> **Your goal**: Pictures aside, repeat every record below exactly.

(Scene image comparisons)
┏━━

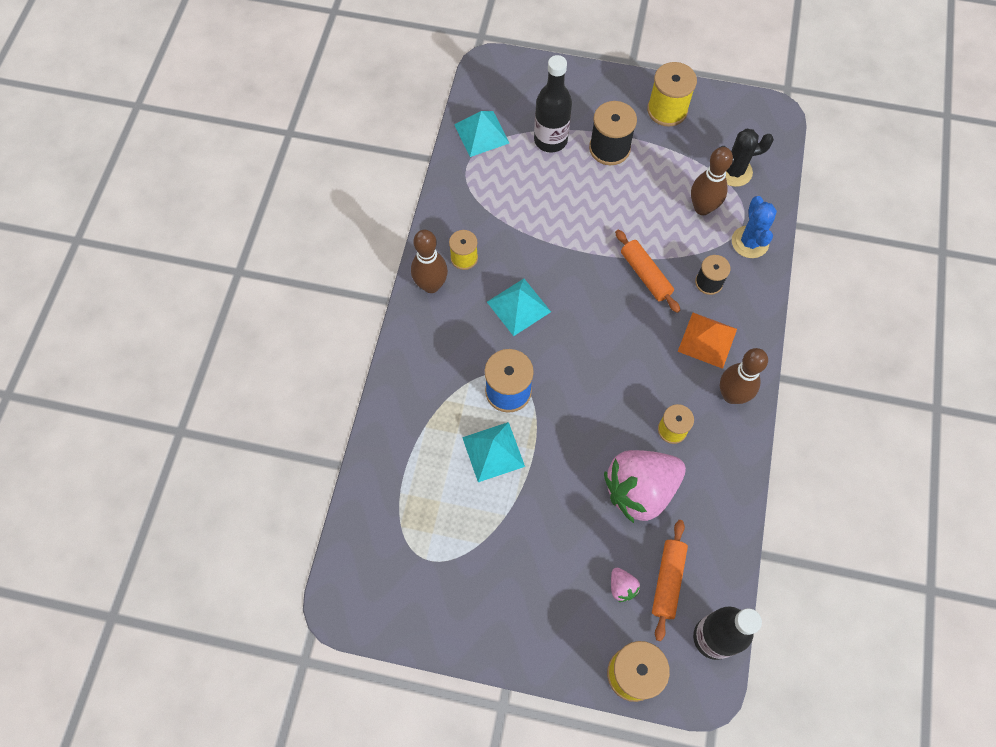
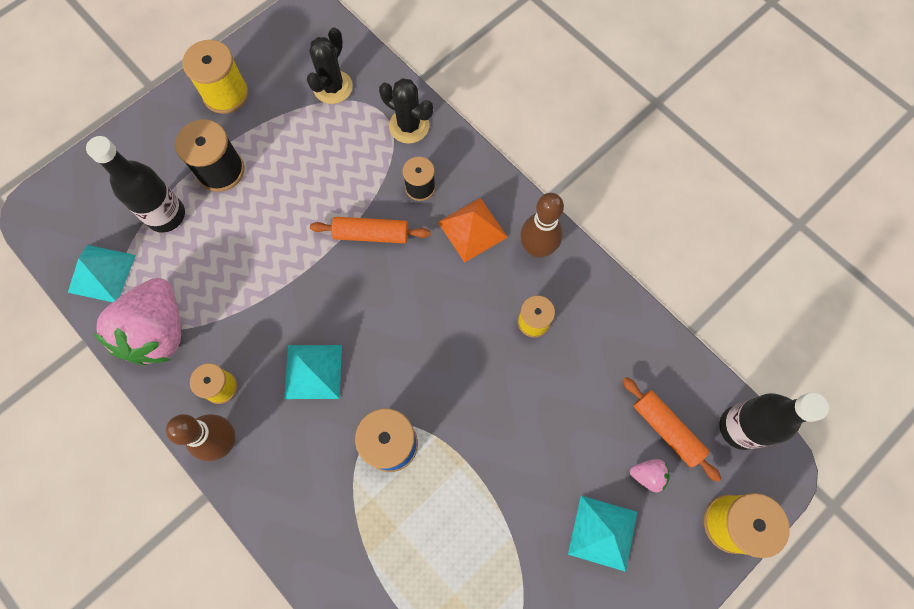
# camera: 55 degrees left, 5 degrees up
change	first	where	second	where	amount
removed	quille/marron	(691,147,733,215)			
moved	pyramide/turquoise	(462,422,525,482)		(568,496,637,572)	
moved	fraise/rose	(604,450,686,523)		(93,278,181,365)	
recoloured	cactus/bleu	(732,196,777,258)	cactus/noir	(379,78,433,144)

┗━━

> **Written solution**:
# camera: 55 degrees left, 5 degrees up
change	first	where	second	where	amount
removed	quille/marron	(691,147,733,215)			
moved	pyramide/turquoise	(462,422,525,482)		(568,496,637,572)	
moved	fraise/rose	(604,450,686,523)		(93,278,181,365)	
recoloured	cactus/bleu	(732,196,777,258)	cactus/noir	(379,78,433,144)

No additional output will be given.